# What needs to be done:
Using the listing below, set down exactly the lines from the one that contains "U4: buffer (in" through the one that contains "U5 pin CLK: OSC -> none", with no pictures.

# Source material:
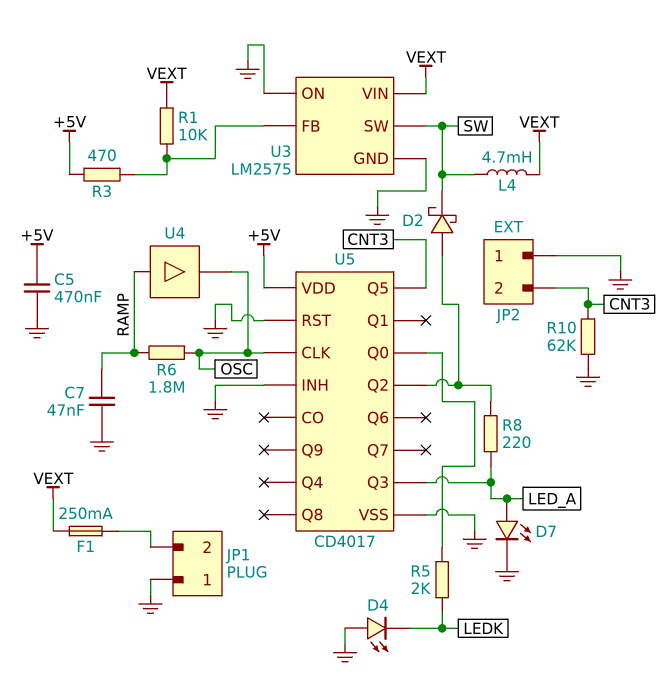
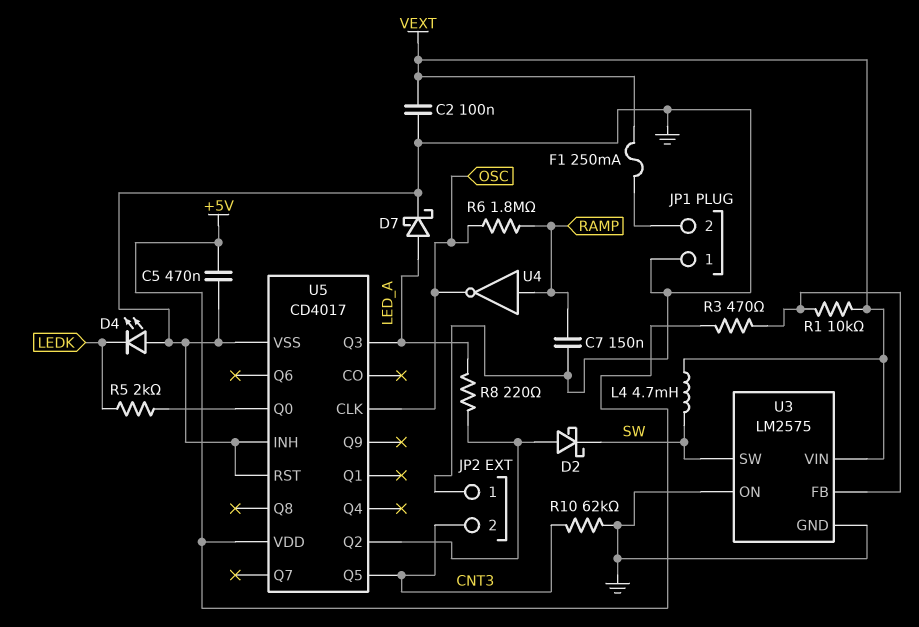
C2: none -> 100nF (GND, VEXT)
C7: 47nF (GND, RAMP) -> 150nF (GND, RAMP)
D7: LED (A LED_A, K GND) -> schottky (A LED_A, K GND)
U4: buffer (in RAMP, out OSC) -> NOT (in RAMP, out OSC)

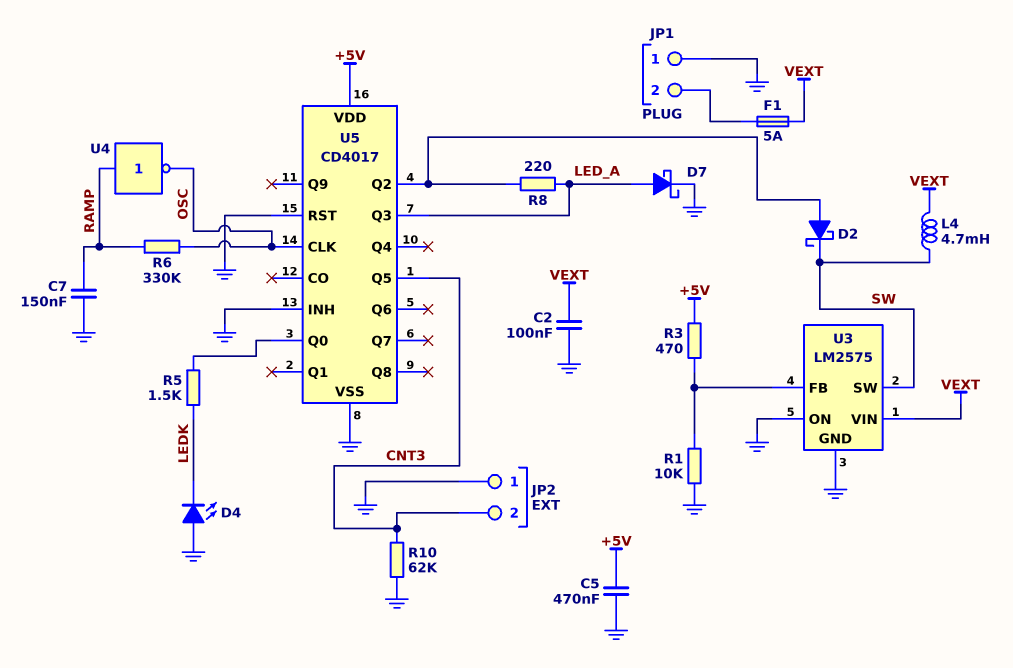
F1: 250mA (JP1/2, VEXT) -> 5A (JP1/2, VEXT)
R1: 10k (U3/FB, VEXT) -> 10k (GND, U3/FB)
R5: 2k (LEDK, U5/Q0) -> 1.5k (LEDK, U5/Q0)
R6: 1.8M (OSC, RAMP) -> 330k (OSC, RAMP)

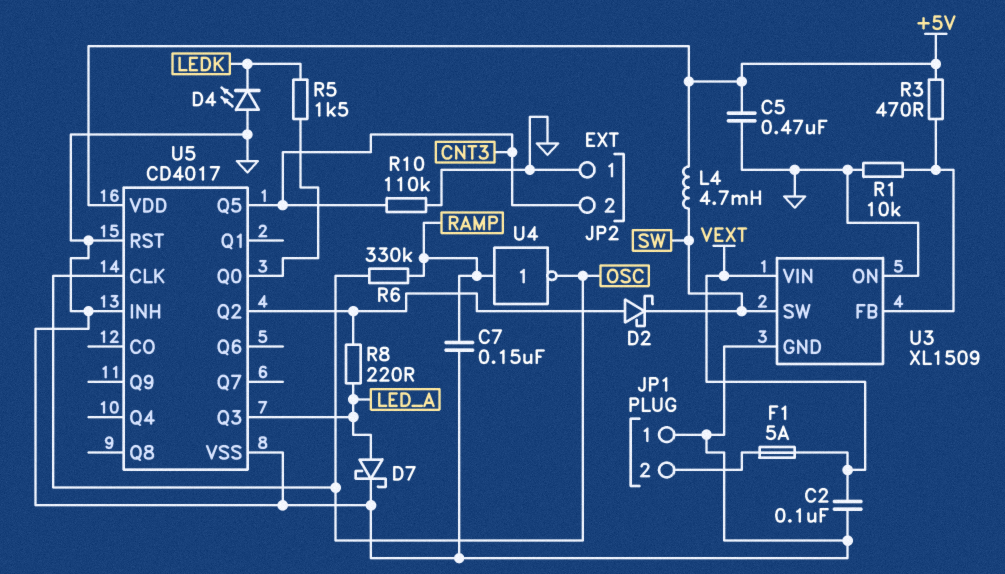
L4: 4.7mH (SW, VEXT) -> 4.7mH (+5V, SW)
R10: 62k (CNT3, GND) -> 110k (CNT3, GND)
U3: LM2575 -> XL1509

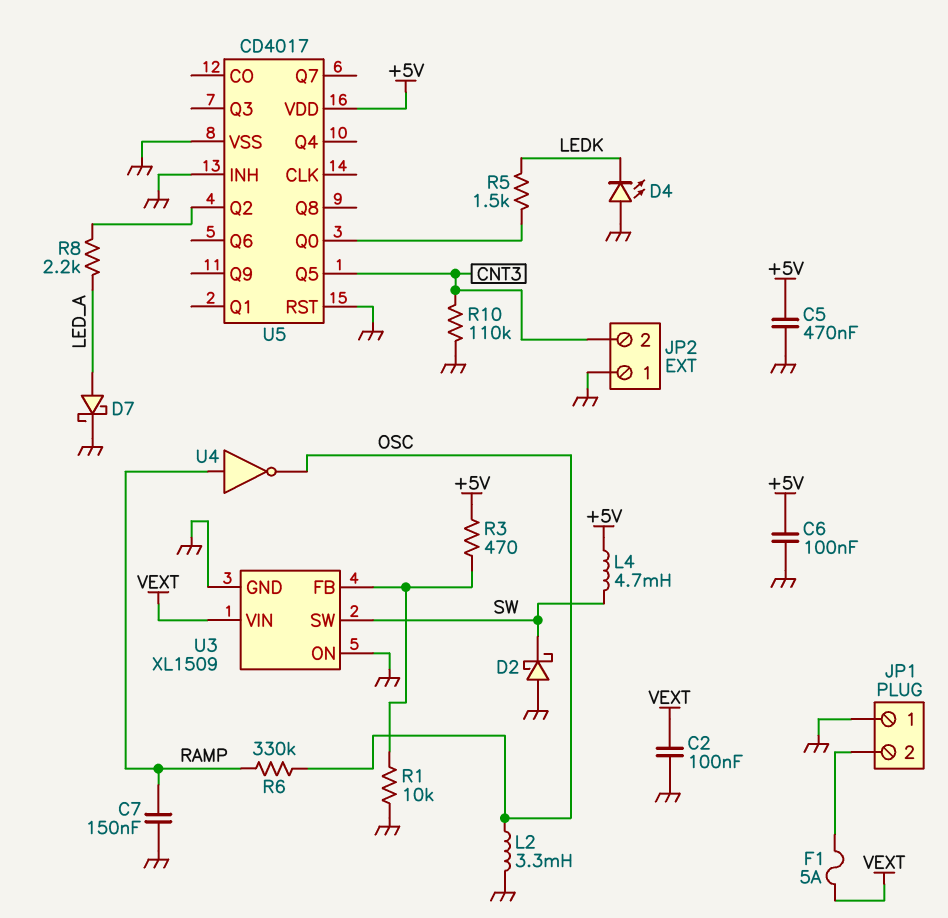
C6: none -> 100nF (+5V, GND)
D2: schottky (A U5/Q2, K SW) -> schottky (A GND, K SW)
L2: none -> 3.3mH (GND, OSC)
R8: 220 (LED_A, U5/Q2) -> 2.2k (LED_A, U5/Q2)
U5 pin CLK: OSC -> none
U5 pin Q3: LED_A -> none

# Exercise response:
U4: buffer (in RAMP, out OSC) -> NOT (in RAMP, out OSC)

F1: 250mA (JP1/2, VEXT) -> 5A (JP1/2, VEXT)
R1: 10k (U3/FB, VEXT) -> 10k (GND, U3/FB)
R5: 2k (LEDK, U5/Q0) -> 1.5k (LEDK, U5/Q0)
R6: 1.8M (OSC, RAMP) -> 330k (OSC, RAMP)

L4: 4.7mH (SW, VEXT) -> 4.7mH (+5V, SW)
R10: 62k (CNT3, GND) -> 110k (CNT3, GND)
U3: LM2575 -> XL1509

C6: none -> 100nF (+5V, GND)
D2: schottky (A U5/Q2, K SW) -> schottky (A GND, K SW)
L2: none -> 3.3mH (GND, OSC)
R8: 220 (LED_A, U5/Q2) -> 2.2k (LED_A, U5/Q2)
U5 pin CLK: OSC -> none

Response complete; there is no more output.